**About this exercise**: As you look over the data below, please find each line where the word "purple" appears, then copy it.

**Task inputs**:
▶

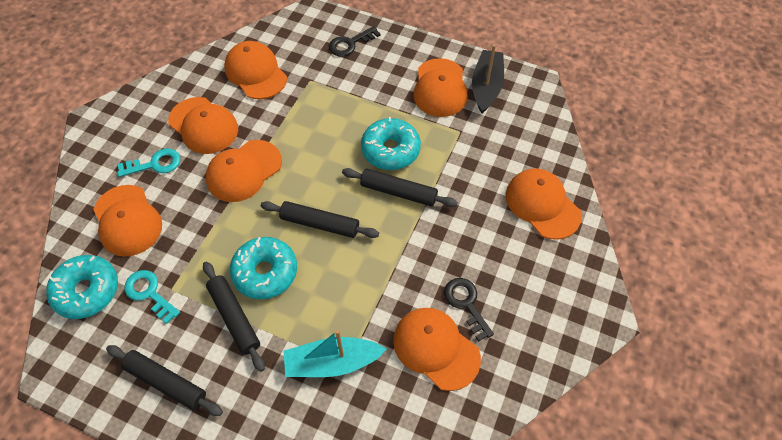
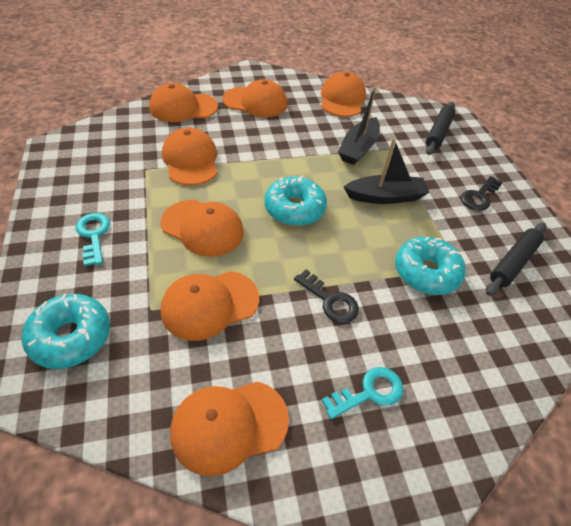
black boat: 1 -> 2
black rolling pin: 4 -> 2
turquoise boat: 1 -> 0

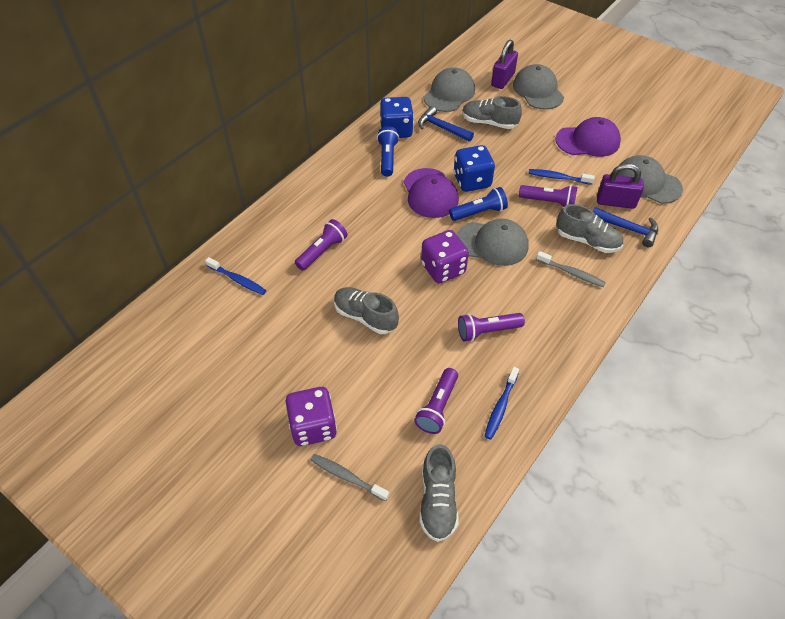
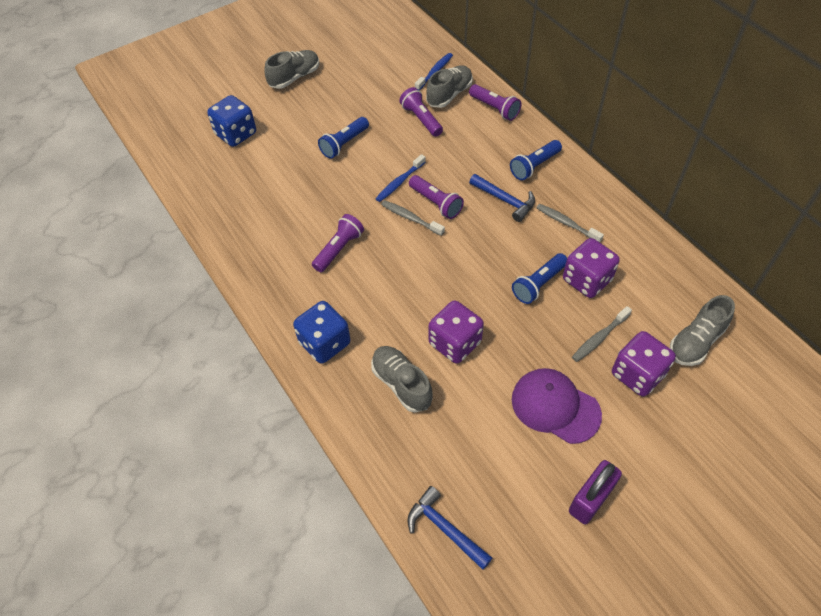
blue flashlight: 2 -> 3
blue toothbrush: 3 -> 2
grey cap: 4 -> 0
grey toothbrush: 2 -> 3
purple cap: 2 -> 1
purple dice: 2 -> 3
purple padlock: 2 -> 1

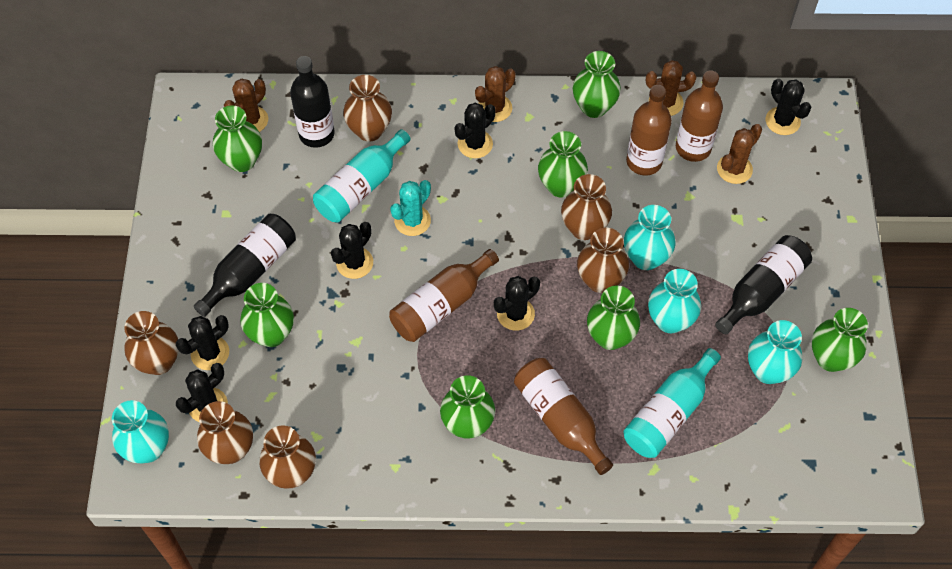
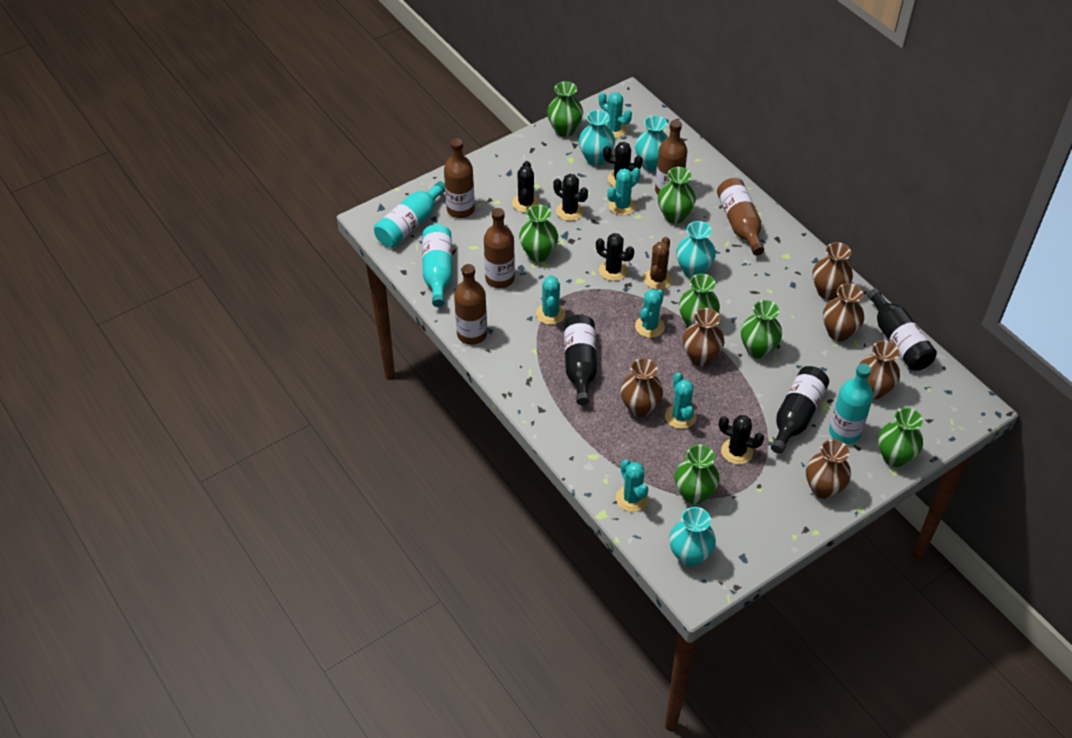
black cactus: 6 -> 5
brown bottle: 4 -> 5
brown cactus: 4 -> 1
turquoise bottle: 2 -> 3
turquoise cactus: 1 -> 6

◀

**Solution**:
purple cap: 2 -> 1
purple dice: 2 -> 3
purple padlock: 2 -> 1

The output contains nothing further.